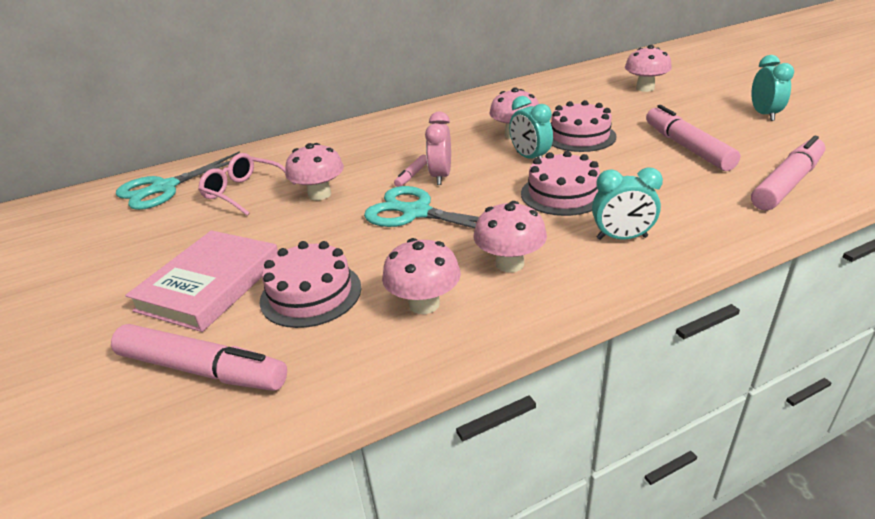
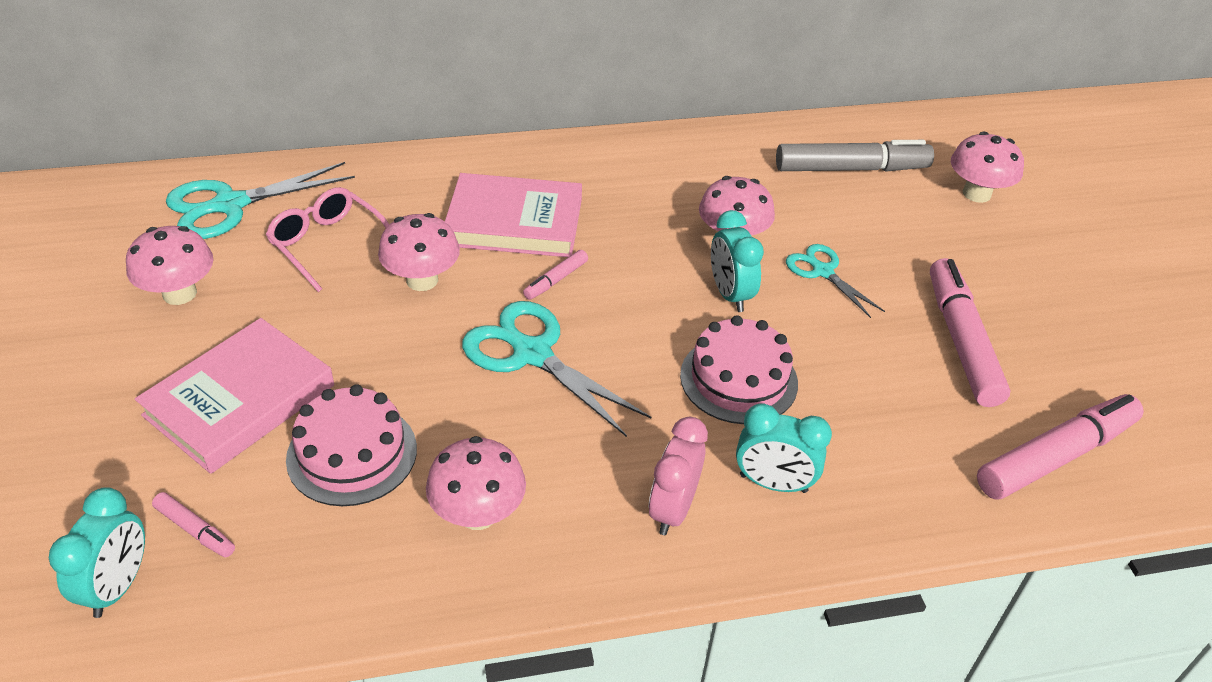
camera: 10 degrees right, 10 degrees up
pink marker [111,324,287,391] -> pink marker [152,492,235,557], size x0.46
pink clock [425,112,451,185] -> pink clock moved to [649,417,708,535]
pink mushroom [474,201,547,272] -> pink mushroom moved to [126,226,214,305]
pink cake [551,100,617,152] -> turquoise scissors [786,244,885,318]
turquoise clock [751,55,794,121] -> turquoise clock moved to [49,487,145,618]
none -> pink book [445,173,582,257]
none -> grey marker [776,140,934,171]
□ □ □
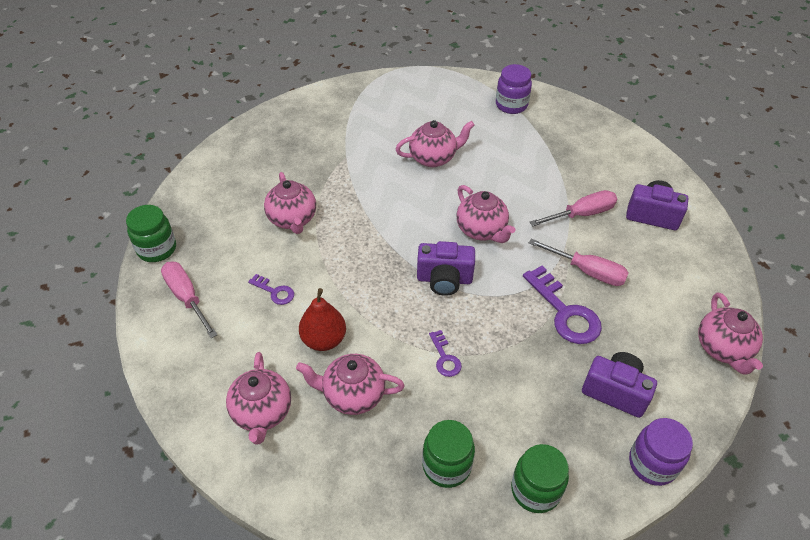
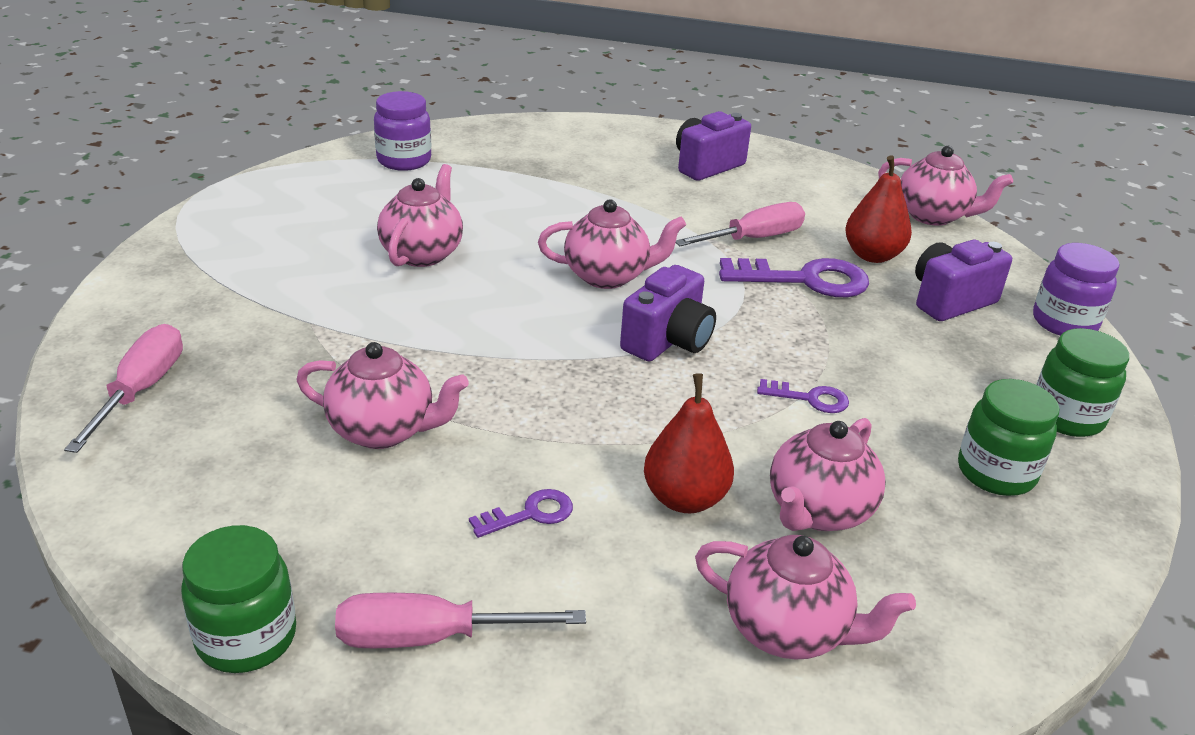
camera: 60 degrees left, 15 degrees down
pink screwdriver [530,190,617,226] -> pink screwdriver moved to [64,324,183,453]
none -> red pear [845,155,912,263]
□ □ □
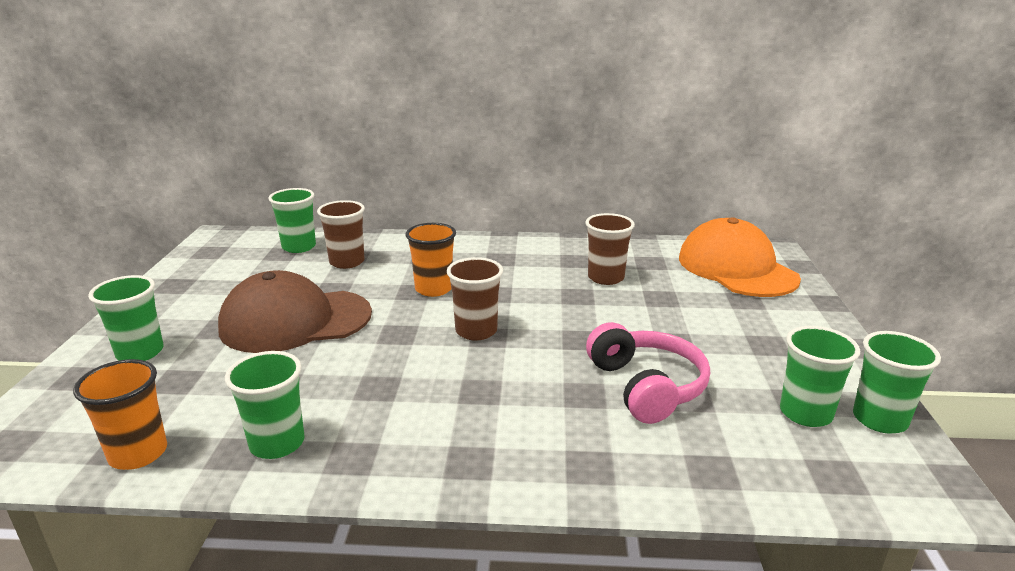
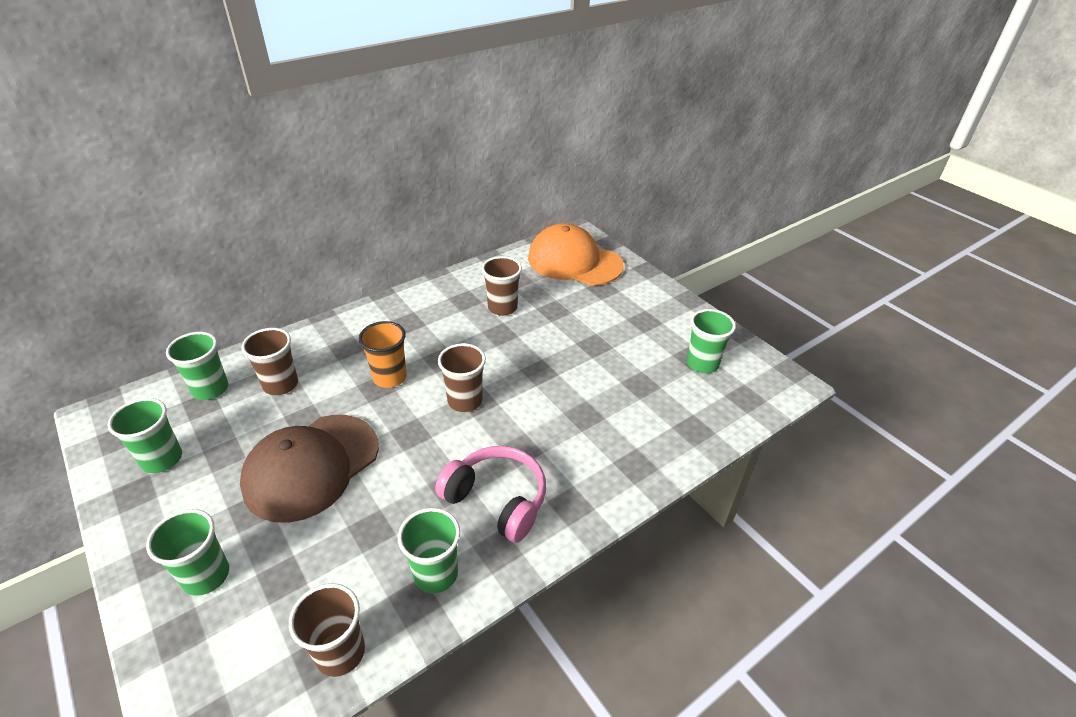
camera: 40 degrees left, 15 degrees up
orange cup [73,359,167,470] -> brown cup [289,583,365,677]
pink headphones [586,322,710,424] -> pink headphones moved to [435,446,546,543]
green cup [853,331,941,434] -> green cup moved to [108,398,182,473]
□ □ □
- [DIRECTIVE]:
When you reach the line in the material above that holds "camera: 10 degrees right, 10 degrees up", begin reproducing lines exactly, and stop after the line that holds "none -> grey marker [776,140,934,171]".

- [FINAL ANSWER]:
camera: 10 degrees right, 10 degrees up
pink marker [111,324,287,391] -> pink marker [152,492,235,557], size x0.46
pink clock [425,112,451,185] -> pink clock moved to [649,417,708,535]
pink mushroom [474,201,547,272] -> pink mushroom moved to [126,226,214,305]
pink cake [551,100,617,152] -> turquoise scissors [786,244,885,318]
turquoise clock [751,55,794,121] -> turquoise clock moved to [49,487,145,618]
none -> pink book [445,173,582,257]
none -> grey marker [776,140,934,171]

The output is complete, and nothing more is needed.